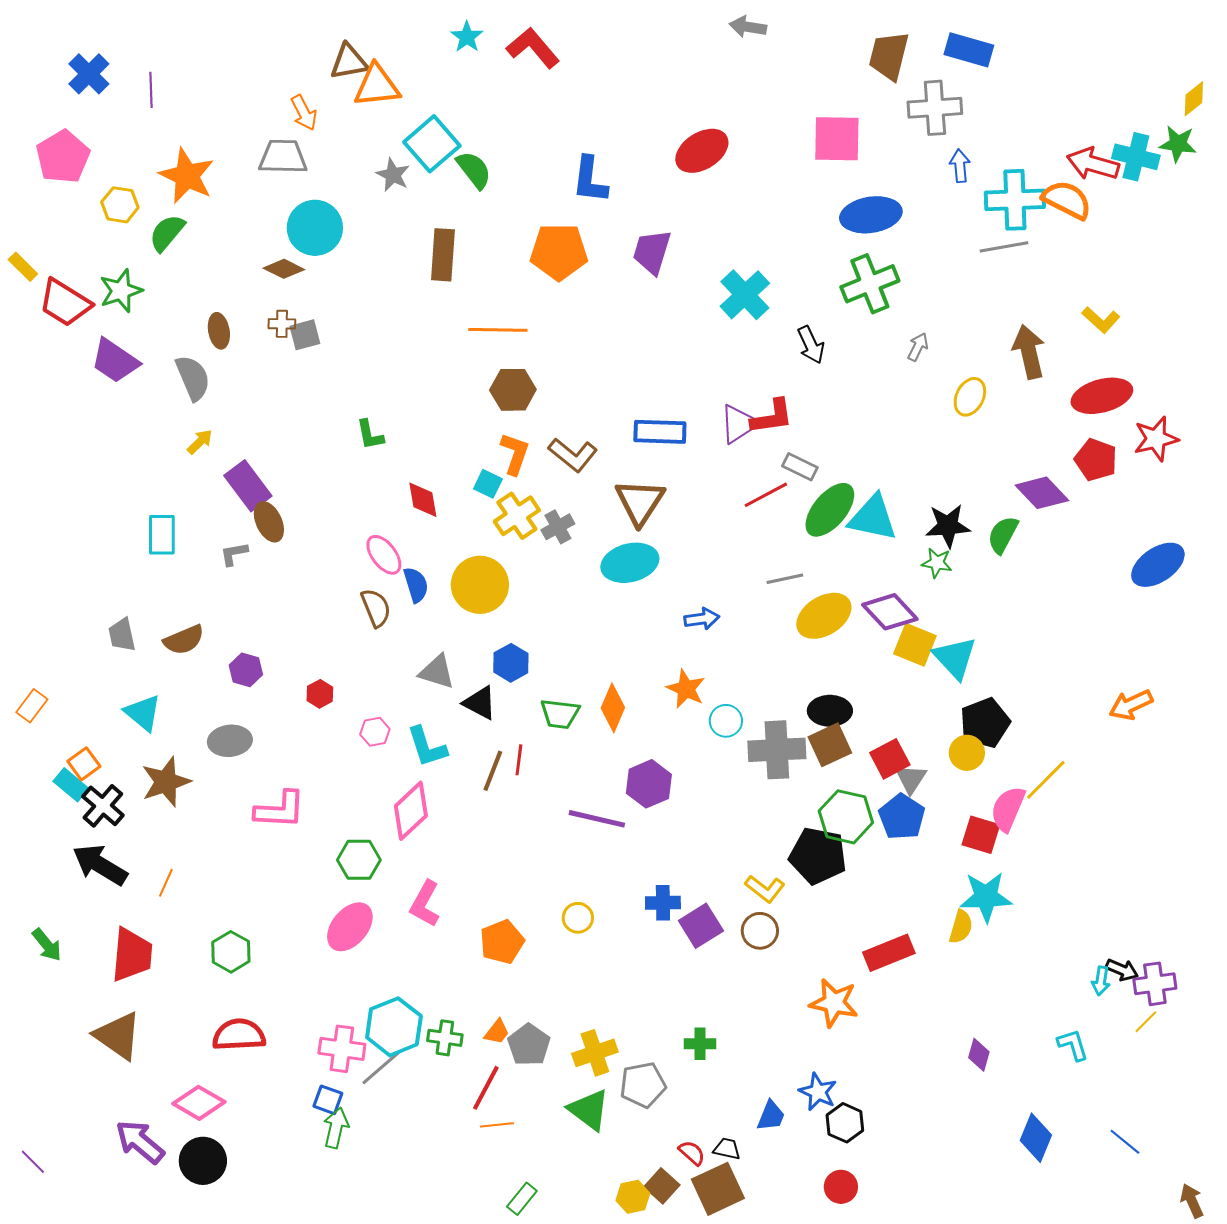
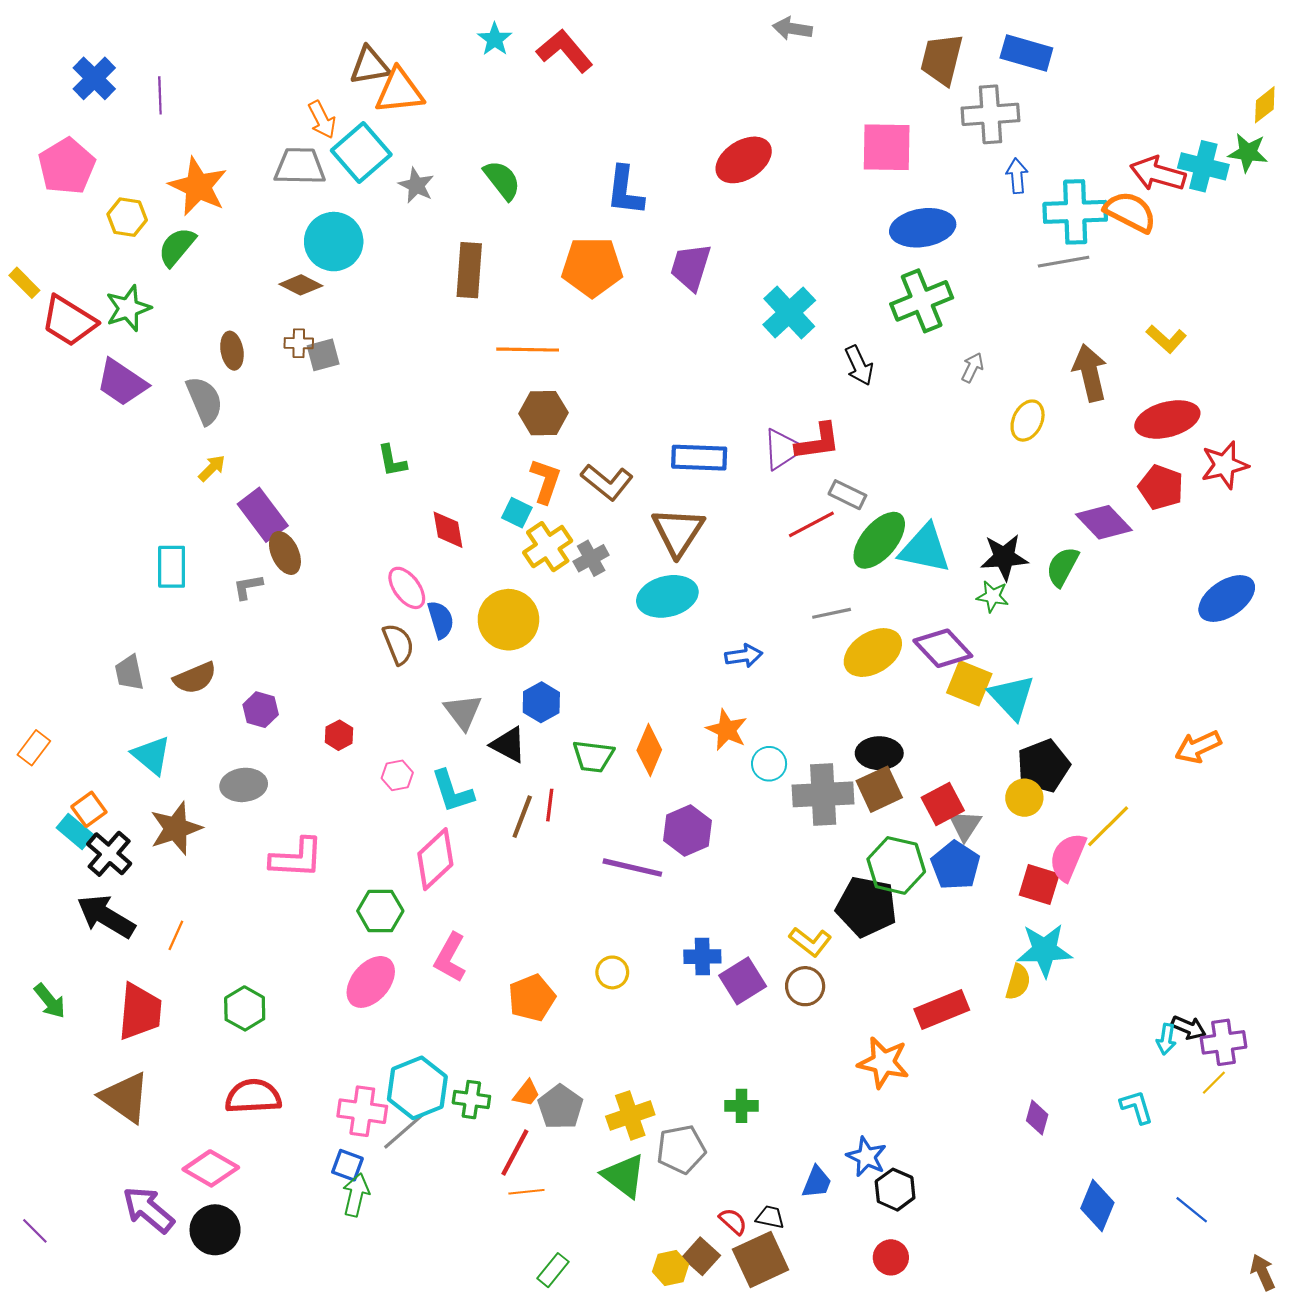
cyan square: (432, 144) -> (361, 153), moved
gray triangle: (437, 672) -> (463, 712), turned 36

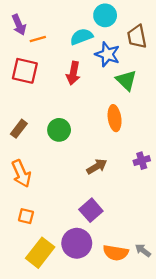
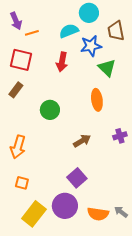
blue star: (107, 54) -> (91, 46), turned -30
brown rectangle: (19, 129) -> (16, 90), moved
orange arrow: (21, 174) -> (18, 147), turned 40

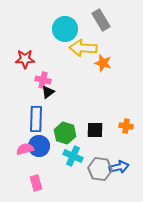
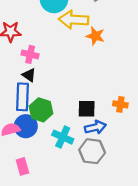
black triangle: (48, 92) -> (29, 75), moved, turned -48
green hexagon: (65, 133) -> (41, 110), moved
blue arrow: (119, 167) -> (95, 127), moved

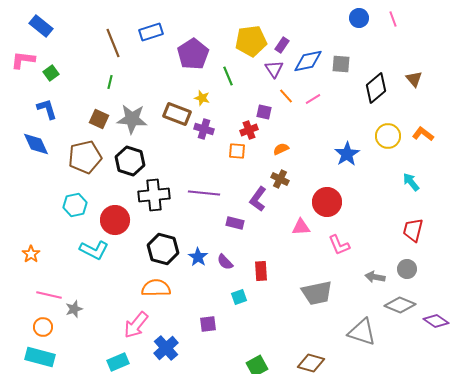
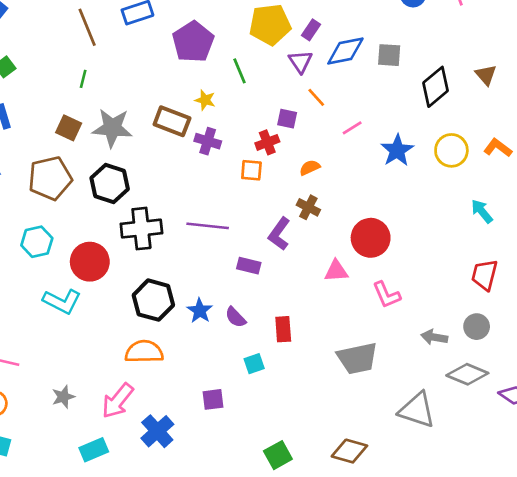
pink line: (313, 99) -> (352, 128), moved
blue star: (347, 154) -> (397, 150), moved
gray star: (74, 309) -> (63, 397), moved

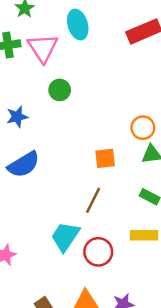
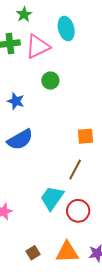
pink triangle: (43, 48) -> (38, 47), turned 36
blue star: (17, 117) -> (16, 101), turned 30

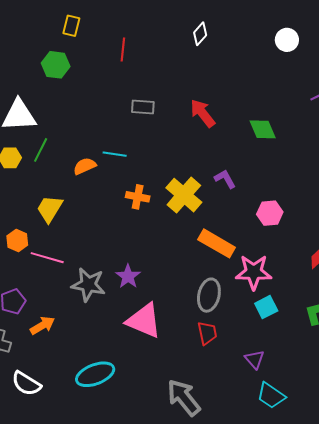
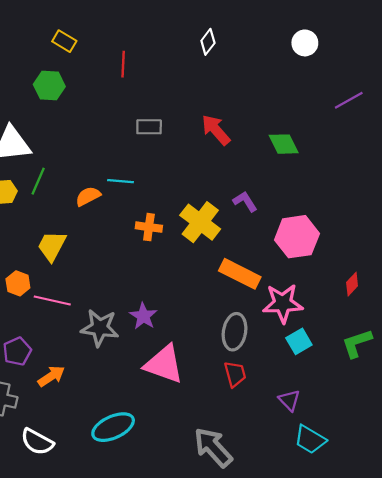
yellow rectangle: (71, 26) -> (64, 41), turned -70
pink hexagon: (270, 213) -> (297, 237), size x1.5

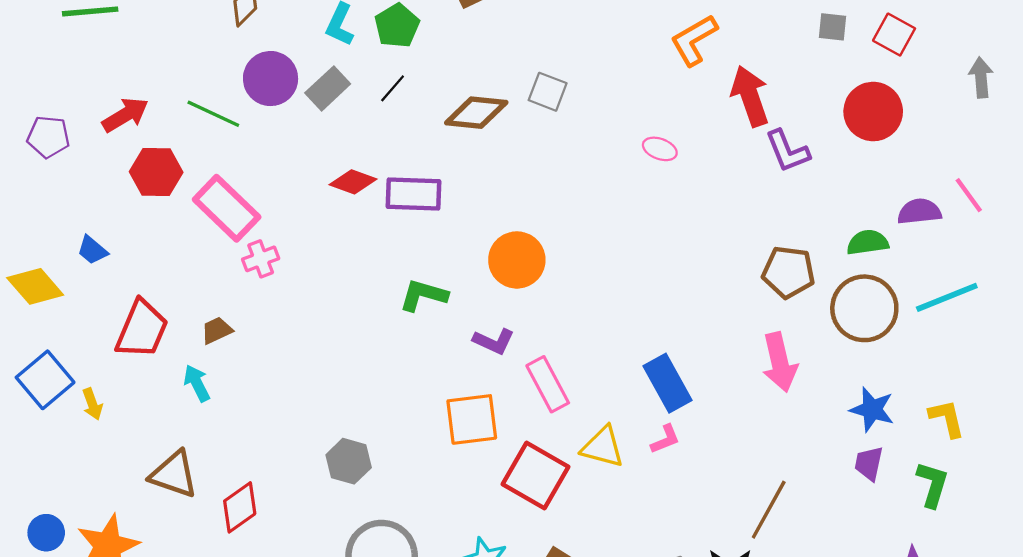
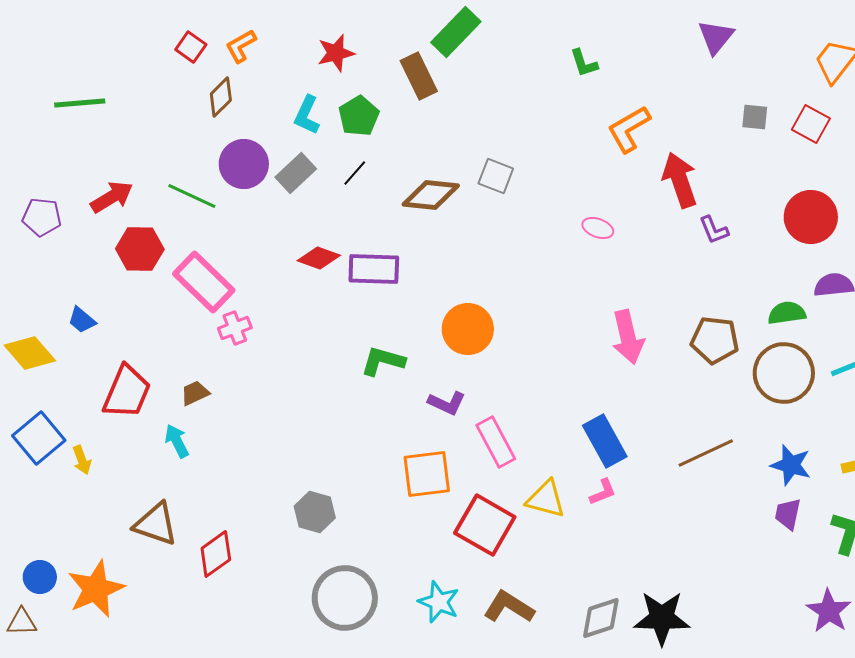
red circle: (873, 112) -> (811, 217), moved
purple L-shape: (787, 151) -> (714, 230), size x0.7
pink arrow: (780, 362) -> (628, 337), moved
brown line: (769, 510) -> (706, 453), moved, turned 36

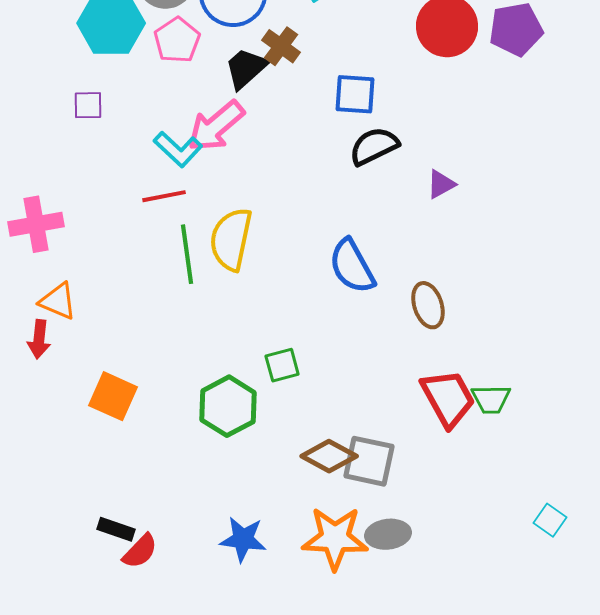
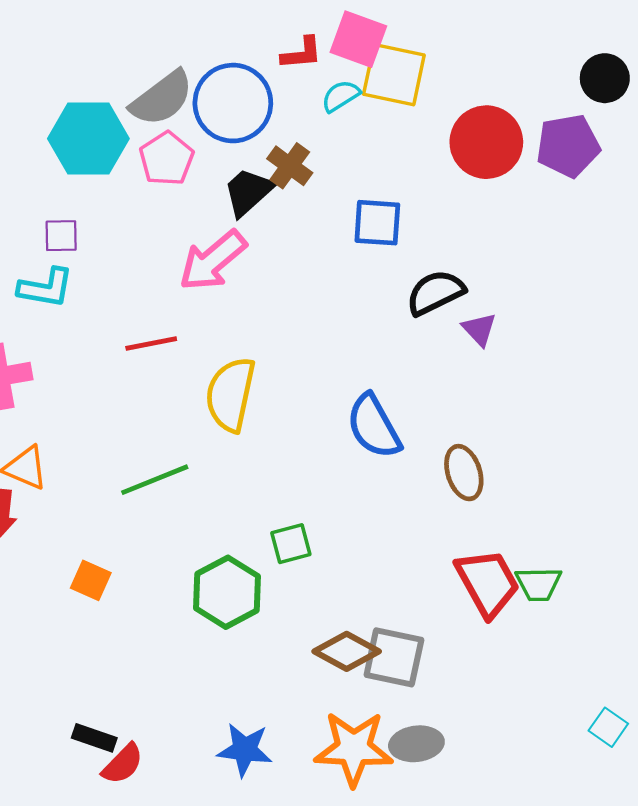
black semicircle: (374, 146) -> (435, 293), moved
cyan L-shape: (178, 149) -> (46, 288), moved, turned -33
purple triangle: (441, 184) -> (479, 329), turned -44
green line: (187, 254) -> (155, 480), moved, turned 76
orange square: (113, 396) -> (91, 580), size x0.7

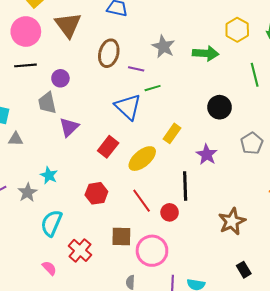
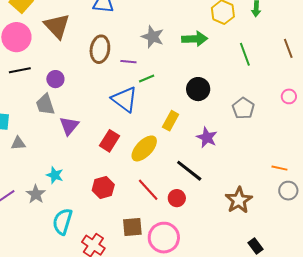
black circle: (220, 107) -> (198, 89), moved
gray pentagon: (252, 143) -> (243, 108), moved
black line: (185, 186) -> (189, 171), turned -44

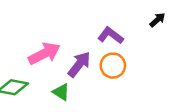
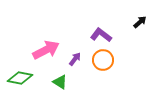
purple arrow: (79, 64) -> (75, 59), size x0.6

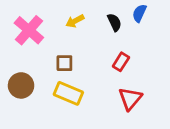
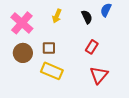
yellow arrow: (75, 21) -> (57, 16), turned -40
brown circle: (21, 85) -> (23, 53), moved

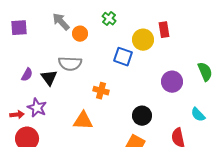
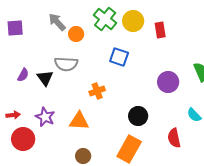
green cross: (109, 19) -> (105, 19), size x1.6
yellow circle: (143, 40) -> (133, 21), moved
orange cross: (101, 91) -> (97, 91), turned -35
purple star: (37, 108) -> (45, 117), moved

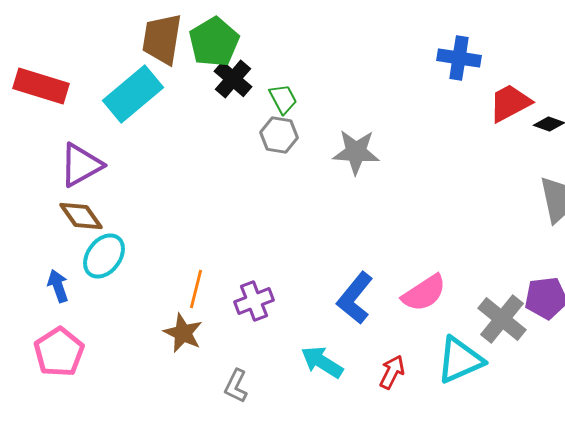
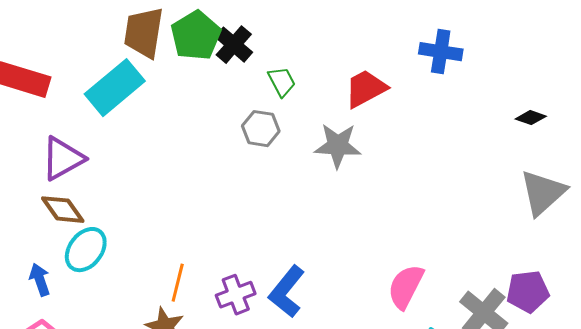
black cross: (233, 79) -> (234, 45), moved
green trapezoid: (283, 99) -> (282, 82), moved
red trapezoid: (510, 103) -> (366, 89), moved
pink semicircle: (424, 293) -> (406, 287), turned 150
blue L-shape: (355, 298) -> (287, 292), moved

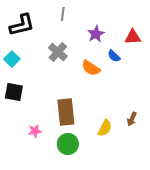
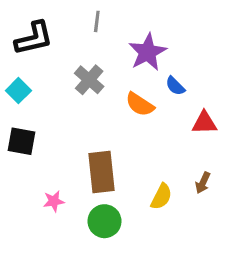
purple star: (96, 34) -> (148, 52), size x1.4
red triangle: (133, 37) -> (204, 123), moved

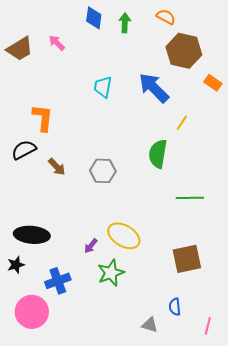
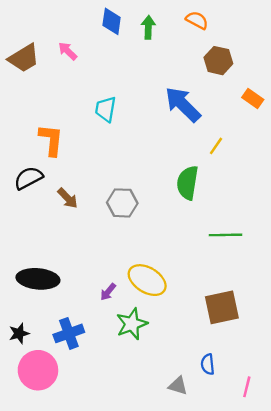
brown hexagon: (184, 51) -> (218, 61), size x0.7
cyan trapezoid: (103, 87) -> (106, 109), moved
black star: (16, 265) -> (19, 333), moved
------------------------
Your objective —
In the lines above, find the word "semicircle" and copy every line it occurs in.

Response for this exercise —
black semicircle: (374, 146) -> (435, 293), moved
pink semicircle: (424, 293) -> (406, 287), turned 150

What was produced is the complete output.